(Difference listings)
Content starts

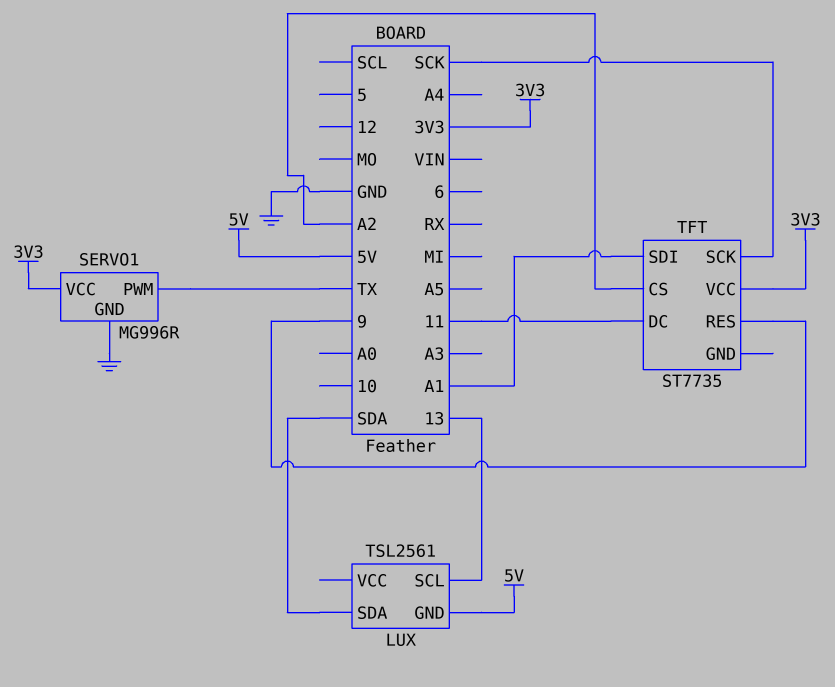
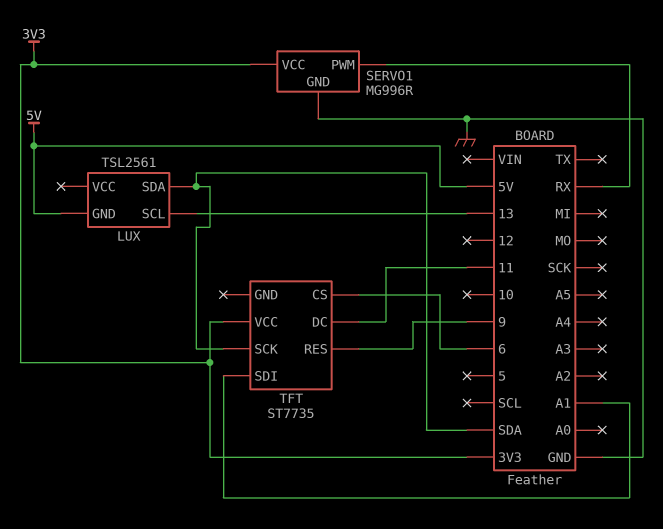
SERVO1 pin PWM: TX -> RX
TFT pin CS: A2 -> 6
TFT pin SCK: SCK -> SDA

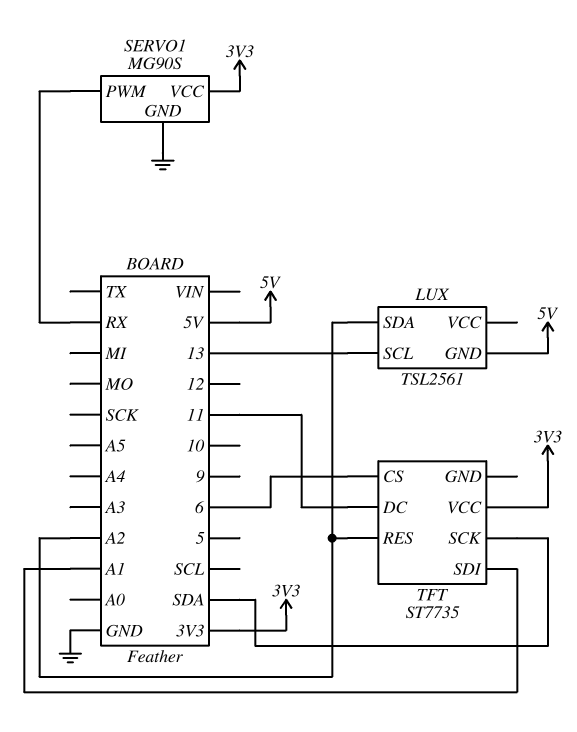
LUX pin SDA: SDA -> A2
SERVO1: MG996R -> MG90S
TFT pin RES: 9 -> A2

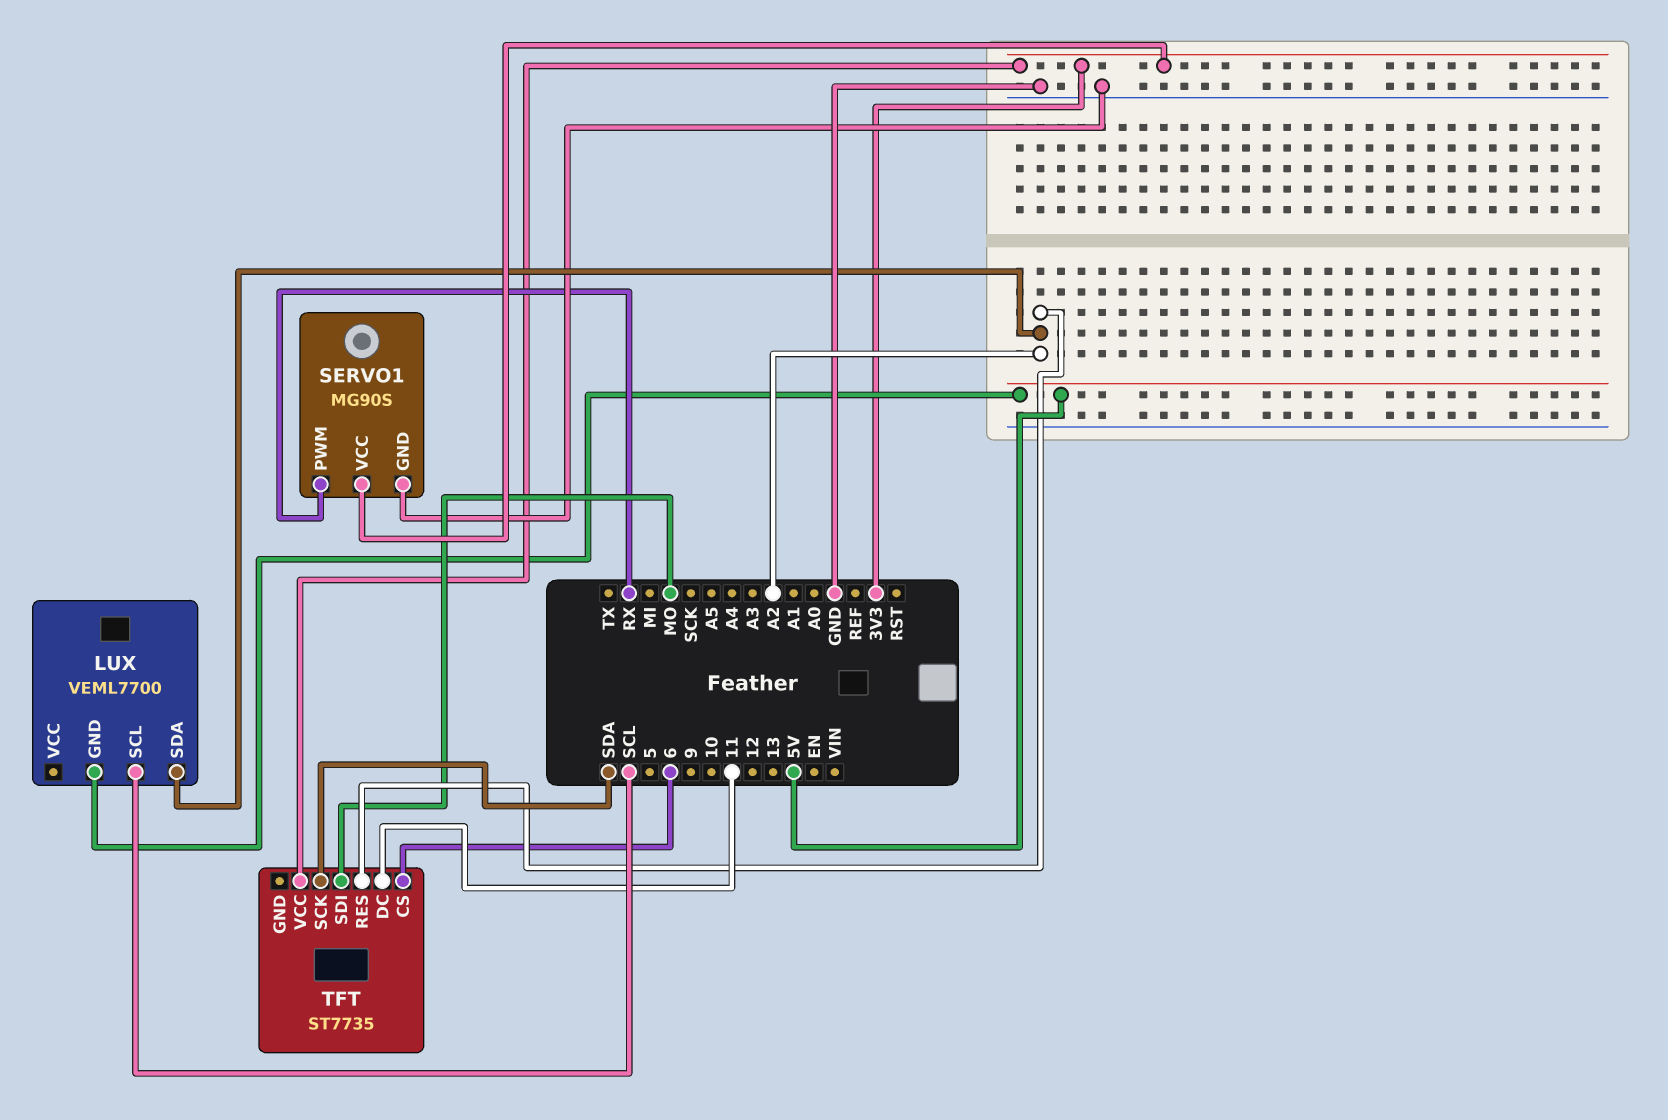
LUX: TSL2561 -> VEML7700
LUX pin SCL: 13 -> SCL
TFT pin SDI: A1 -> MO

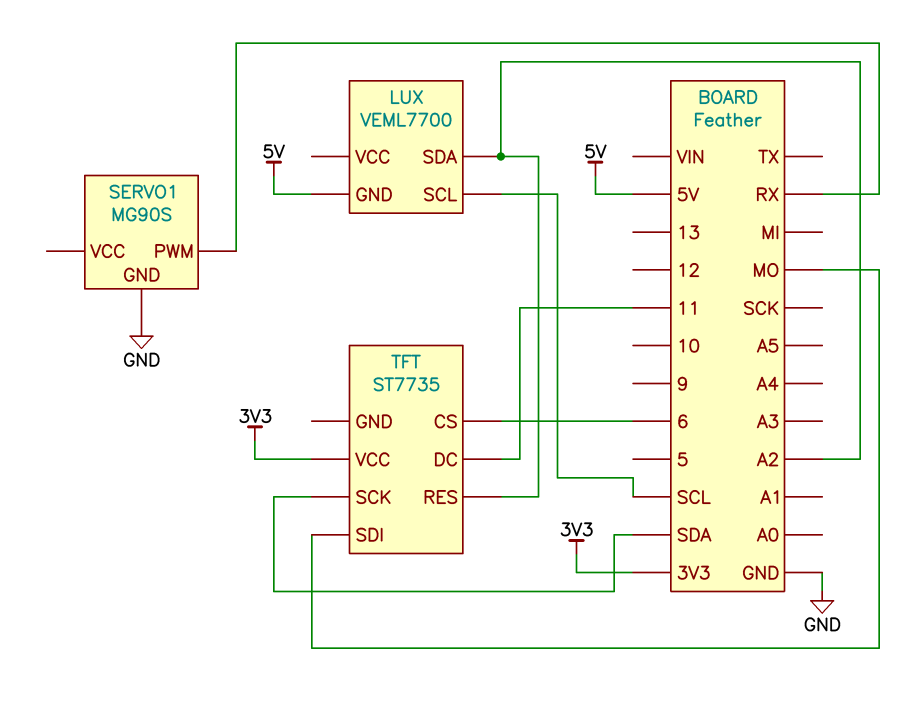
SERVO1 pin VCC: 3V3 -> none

Content ends
Content starts

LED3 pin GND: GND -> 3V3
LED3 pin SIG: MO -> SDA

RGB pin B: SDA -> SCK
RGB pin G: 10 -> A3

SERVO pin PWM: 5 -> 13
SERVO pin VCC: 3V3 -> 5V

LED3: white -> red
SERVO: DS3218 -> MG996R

Content ends

As listed above, the lines from the line with "LED3 pin GND: GND -> 3V3" to the line with "SERVO: DS3218 -> MG996R" are to be echoed exactly, with both ends included and nothing added.

ANSWER AREA -
LED3 pin GND: GND -> 3V3
LED3 pin SIG: MO -> SDA

RGB pin B: SDA -> SCK
RGB pin G: 10 -> A3

SERVO pin PWM: 5 -> 13
SERVO pin VCC: 3V3 -> 5V

LED3: white -> red
SERVO: DS3218 -> MG996R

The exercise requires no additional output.